- What is needed -
For the word "bottle", find each line in the entries where it occurs and copy that line.

#### Provided records

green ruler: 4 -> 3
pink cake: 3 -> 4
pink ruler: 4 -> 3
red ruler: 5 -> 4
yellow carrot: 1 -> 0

########
#### Provided records

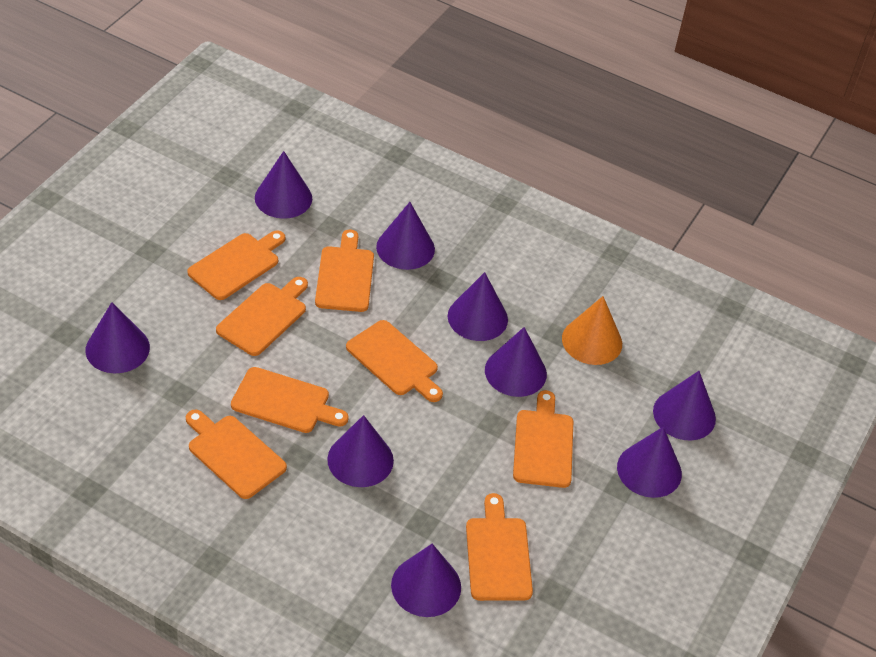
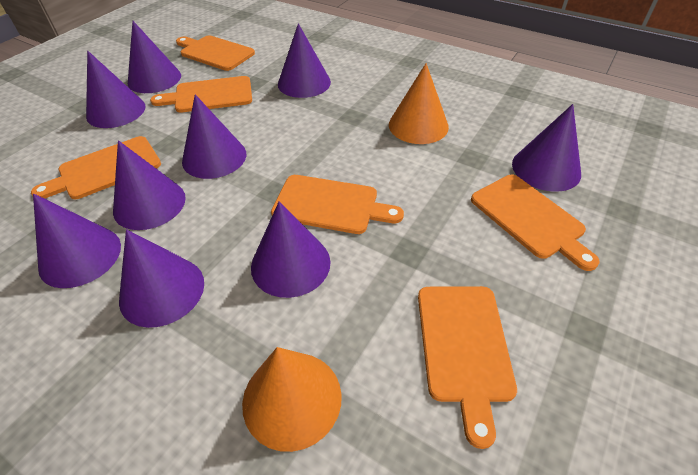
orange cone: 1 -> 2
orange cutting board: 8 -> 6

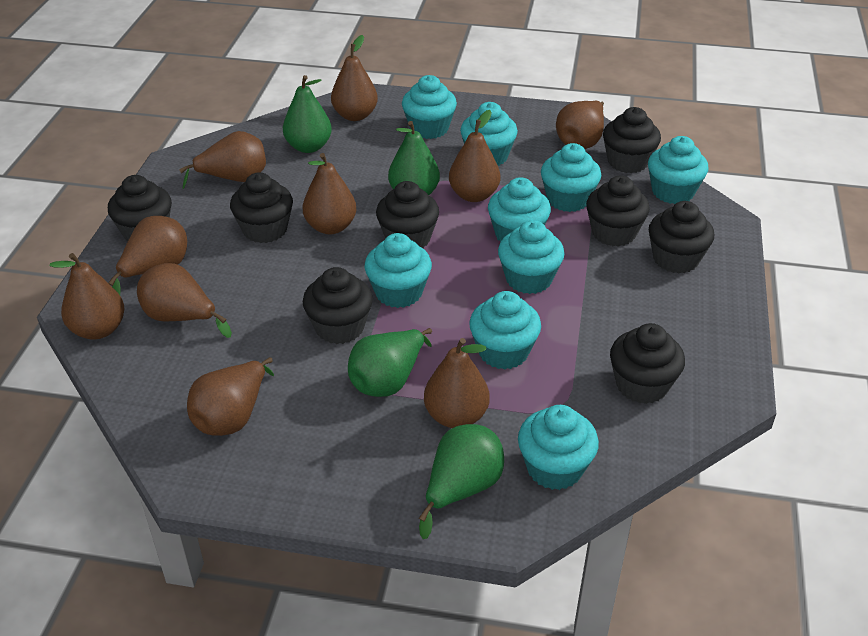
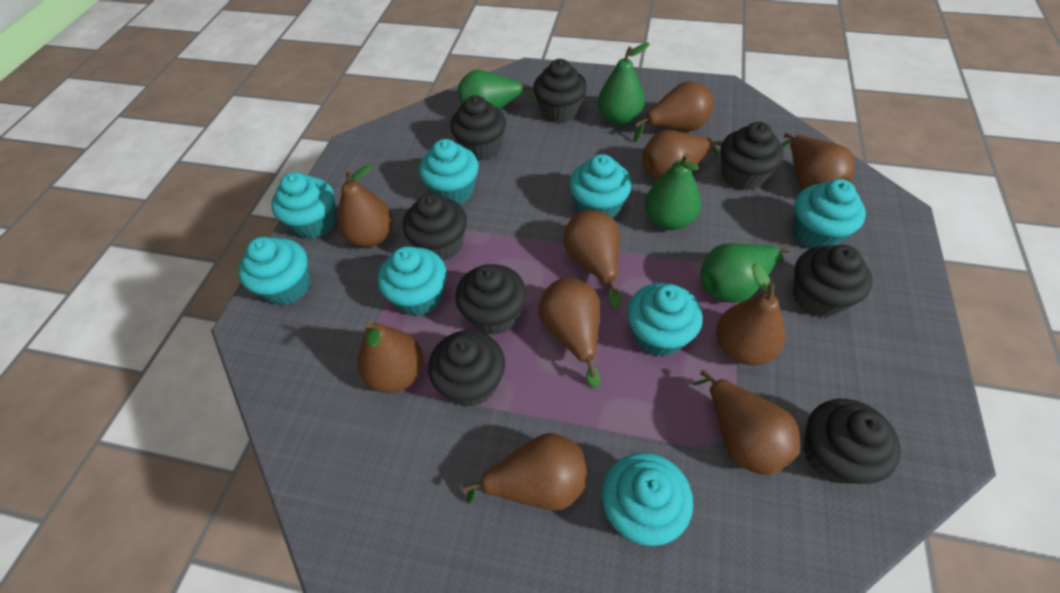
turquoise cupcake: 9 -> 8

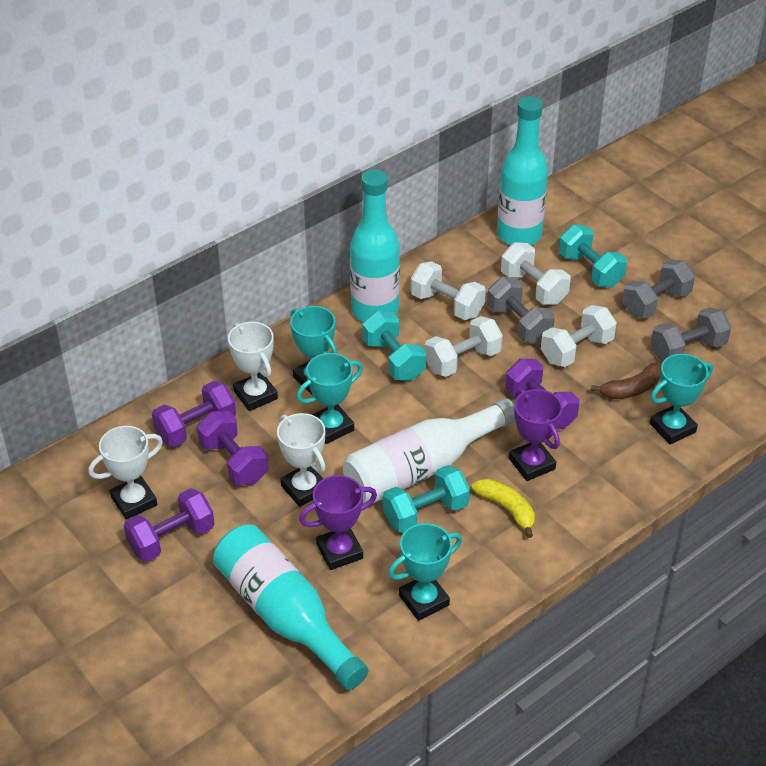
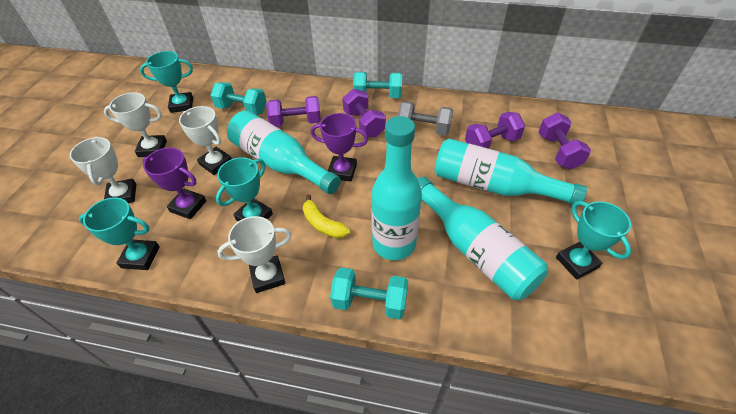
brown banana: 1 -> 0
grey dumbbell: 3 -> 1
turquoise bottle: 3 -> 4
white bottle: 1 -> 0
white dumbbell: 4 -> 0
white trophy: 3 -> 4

########

- Task answer -
turquoise bottle: 3 -> 4
white bottle: 1 -> 0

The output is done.